Take the data below and copy exactly the lines starting at the one with "Subject: **stroma**. (SVG masks)" and finishing at the one with "Return results in", both included.
— start of Records provided —
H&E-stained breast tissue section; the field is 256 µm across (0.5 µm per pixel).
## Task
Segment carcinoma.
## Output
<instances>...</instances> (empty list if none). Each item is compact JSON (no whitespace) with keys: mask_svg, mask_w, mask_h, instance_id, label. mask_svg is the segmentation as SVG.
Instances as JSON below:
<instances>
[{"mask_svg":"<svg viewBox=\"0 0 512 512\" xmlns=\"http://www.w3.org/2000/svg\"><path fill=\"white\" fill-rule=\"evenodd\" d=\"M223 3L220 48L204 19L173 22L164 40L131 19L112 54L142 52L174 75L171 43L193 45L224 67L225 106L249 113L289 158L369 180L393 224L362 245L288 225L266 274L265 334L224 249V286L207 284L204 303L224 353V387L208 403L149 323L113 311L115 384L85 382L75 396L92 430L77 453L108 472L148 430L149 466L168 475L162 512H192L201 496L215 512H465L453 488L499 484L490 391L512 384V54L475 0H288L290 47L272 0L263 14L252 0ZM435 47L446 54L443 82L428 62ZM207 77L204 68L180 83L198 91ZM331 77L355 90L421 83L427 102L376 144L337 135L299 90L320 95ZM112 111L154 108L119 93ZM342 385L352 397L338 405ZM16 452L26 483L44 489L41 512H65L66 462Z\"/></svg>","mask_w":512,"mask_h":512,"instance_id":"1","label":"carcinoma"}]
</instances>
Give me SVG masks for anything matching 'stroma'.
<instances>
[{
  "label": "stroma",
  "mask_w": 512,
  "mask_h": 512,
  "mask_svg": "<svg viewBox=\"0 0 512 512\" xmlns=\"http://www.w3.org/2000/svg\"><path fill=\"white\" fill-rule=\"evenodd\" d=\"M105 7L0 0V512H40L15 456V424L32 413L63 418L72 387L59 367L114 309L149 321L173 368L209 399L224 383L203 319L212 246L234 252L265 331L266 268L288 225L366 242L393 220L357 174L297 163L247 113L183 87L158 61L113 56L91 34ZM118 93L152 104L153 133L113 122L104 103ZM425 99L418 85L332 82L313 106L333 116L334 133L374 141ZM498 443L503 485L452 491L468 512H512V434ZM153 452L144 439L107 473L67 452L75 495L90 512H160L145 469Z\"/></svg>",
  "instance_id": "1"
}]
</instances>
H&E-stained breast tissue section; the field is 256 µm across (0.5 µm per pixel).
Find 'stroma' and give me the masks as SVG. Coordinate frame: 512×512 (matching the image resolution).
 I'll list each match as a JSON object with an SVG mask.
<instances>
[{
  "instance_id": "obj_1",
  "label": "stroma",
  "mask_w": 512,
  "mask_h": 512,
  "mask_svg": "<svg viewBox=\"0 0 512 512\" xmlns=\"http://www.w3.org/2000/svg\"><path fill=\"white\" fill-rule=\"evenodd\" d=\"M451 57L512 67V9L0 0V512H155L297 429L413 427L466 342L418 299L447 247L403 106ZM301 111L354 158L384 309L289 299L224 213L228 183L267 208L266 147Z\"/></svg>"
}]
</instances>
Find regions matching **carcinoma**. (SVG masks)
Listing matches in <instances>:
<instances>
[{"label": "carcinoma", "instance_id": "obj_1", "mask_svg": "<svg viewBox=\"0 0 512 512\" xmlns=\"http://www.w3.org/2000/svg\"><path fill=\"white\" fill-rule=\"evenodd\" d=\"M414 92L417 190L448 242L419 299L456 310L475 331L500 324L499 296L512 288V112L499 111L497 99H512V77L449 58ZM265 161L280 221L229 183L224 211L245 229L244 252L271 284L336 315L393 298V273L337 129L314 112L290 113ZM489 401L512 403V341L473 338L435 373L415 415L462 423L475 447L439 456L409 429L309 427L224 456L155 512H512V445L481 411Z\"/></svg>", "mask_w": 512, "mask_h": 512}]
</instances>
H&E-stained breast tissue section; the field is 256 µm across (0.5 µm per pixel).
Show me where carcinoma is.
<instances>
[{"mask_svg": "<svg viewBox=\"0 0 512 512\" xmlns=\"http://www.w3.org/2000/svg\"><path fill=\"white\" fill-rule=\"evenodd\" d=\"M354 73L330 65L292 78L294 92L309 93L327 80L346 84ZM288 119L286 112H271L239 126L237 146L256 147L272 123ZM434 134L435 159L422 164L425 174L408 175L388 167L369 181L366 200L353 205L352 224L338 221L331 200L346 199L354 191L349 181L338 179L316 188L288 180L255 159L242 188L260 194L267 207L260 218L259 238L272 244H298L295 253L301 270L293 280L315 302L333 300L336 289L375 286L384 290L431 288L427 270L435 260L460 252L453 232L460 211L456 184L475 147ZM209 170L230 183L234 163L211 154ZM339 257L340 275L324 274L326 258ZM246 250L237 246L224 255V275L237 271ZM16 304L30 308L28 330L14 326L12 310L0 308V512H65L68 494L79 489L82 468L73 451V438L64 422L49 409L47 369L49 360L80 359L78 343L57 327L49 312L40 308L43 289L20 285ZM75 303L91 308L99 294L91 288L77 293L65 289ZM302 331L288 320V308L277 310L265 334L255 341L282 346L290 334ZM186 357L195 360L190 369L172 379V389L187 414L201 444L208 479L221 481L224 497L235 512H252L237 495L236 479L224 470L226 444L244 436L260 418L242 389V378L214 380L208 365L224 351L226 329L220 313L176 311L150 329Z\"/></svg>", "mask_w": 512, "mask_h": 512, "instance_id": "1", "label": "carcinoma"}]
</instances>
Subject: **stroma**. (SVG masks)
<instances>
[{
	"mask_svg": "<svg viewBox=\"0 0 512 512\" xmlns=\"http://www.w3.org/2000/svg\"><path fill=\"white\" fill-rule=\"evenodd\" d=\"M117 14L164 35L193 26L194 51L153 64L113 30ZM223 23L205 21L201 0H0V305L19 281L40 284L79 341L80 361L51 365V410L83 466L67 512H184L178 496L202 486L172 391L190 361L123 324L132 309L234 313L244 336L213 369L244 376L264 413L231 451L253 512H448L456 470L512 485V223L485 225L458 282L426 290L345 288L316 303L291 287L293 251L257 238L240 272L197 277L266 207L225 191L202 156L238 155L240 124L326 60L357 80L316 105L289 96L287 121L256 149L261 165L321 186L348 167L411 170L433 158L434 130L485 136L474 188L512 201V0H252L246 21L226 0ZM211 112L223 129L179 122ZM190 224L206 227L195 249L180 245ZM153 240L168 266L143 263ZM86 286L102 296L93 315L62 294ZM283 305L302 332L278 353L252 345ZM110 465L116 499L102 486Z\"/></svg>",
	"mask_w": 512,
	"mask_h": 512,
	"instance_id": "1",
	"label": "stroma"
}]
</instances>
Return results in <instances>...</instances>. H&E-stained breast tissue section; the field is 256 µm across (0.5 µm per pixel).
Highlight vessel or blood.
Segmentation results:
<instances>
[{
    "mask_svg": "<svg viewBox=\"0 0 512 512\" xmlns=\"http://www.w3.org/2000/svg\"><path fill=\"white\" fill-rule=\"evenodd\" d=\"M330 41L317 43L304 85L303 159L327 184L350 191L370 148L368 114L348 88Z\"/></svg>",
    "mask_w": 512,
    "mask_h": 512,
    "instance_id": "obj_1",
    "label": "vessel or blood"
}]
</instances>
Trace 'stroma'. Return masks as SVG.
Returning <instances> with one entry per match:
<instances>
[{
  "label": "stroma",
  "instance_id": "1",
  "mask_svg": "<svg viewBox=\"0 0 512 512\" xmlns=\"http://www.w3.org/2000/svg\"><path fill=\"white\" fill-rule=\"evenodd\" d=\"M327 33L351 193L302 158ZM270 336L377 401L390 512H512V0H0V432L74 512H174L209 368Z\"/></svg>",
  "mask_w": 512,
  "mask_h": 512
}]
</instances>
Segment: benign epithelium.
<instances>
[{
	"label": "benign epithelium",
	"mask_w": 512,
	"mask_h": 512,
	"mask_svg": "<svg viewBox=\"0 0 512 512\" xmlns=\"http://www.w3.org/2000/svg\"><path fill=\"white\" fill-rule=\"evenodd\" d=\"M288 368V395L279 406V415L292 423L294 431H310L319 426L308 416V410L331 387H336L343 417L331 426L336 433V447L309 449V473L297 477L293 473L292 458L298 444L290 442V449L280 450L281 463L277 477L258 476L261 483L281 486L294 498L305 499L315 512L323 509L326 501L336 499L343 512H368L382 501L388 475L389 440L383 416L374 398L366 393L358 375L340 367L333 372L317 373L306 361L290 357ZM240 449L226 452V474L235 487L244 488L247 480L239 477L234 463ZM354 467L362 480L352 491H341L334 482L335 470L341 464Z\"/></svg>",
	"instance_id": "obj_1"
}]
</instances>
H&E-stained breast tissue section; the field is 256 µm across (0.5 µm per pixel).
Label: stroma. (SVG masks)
— end of Records provided —
| The reply |
Subject: **stroma**. (SVG masks)
<instances>
[{
	"mask_svg": "<svg viewBox=\"0 0 512 512\" xmlns=\"http://www.w3.org/2000/svg\"><path fill=\"white\" fill-rule=\"evenodd\" d=\"M117 14L164 35L193 26L194 51L153 64L113 30ZM223 23L205 21L201 0H0V305L19 281L40 284L79 341L80 361L51 365V410L83 466L67 512H184L178 496L202 486L172 391L190 361L123 324L132 309L234 313L244 336L213 369L244 376L264 413L231 451L253 512H448L456 470L512 485V223L485 225L458 282L426 290L345 288L316 303L291 287L293 251L257 238L240 272L197 277L266 207L225 191L202 156L238 155L240 124L326 60L357 80L316 105L289 96L287 121L256 149L261 165L321 186L348 167L411 170L433 158L434 130L485 136L474 188L512 201V0H252L246 21L226 0ZM211 112L223 129L179 122ZM190 224L206 227L195 249L180 245ZM153 240L168 266L143 263ZM86 286L102 296L93 315L62 294ZM283 305L302 332L278 353L252 345ZM110 465L116 499L102 486Z\"/></svg>",
	"mask_w": 512,
	"mask_h": 512,
	"instance_id": "1",
	"label": "stroma"
}]
</instances>
Return results in <instances>...</instances>. H&E-stained breast tissue section; the field is 256 µm across (0.5 µm per pixel).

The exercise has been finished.